- WORK INSTRUCTION
Output exactly the lines that run from the top of the entries to the line holding "329 774 433)", including both of those lines.

(Collected data entries)
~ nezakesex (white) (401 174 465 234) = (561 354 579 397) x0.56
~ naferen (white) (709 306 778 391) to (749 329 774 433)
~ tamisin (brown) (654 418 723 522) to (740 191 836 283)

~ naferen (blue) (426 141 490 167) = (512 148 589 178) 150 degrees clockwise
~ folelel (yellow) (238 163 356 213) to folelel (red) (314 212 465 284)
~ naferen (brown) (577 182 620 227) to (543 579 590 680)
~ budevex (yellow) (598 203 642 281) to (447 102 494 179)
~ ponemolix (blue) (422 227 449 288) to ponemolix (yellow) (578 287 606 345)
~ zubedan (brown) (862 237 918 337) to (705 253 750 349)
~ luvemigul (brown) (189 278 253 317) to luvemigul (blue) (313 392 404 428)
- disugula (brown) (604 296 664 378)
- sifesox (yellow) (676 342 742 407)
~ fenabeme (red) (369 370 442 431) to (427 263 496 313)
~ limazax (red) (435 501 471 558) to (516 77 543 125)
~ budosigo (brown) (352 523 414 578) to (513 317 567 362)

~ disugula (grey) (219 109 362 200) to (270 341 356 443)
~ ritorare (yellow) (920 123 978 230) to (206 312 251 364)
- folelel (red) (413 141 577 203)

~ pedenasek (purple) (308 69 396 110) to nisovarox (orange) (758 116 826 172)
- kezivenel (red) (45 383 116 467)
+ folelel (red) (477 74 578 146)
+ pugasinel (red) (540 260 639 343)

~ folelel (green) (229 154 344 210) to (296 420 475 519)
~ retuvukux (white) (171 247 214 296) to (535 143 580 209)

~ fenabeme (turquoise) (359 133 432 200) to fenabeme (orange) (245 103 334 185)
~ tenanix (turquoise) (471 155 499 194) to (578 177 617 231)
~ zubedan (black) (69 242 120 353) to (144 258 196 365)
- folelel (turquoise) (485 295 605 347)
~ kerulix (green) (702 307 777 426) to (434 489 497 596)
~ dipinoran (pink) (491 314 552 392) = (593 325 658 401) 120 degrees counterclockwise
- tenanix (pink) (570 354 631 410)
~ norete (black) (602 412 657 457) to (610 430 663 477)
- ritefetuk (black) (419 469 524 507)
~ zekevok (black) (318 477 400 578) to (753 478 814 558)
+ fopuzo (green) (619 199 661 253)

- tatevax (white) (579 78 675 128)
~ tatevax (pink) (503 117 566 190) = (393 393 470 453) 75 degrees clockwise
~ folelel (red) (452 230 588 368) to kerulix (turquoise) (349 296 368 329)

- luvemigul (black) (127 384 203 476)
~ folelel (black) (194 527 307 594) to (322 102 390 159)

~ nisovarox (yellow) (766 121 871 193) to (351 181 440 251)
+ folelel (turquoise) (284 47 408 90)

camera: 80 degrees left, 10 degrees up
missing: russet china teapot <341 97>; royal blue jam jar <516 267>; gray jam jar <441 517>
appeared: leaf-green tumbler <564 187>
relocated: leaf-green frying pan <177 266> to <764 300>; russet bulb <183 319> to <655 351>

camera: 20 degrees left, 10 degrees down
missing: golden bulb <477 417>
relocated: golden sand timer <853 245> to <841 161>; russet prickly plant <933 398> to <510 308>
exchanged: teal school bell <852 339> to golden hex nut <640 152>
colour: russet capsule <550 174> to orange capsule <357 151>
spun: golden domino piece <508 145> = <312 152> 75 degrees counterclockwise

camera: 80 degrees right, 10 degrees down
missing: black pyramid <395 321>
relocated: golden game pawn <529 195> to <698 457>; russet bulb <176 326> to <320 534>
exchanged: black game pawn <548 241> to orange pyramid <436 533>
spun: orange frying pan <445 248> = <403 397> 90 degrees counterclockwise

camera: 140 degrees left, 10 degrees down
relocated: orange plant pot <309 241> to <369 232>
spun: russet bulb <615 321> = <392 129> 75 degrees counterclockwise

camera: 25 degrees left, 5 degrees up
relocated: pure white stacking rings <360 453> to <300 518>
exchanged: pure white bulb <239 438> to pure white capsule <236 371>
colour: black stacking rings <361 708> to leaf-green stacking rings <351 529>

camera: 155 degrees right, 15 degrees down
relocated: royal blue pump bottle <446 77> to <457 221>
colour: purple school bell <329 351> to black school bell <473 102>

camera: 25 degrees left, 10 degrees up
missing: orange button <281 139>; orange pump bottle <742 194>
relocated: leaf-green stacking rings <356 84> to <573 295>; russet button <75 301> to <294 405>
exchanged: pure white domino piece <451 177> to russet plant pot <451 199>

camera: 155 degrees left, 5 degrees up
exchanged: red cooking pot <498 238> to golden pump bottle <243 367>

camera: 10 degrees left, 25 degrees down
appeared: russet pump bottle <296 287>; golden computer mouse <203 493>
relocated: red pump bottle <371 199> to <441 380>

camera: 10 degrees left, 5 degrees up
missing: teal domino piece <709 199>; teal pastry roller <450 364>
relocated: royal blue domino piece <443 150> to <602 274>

- OUTPUT FOR THIS EXERCISE
~ nezakesex (white) (401 174 465 234) = (561 354 579 397) x0.56
~ naferen (white) (709 306 778 391) to (749 329 774 433)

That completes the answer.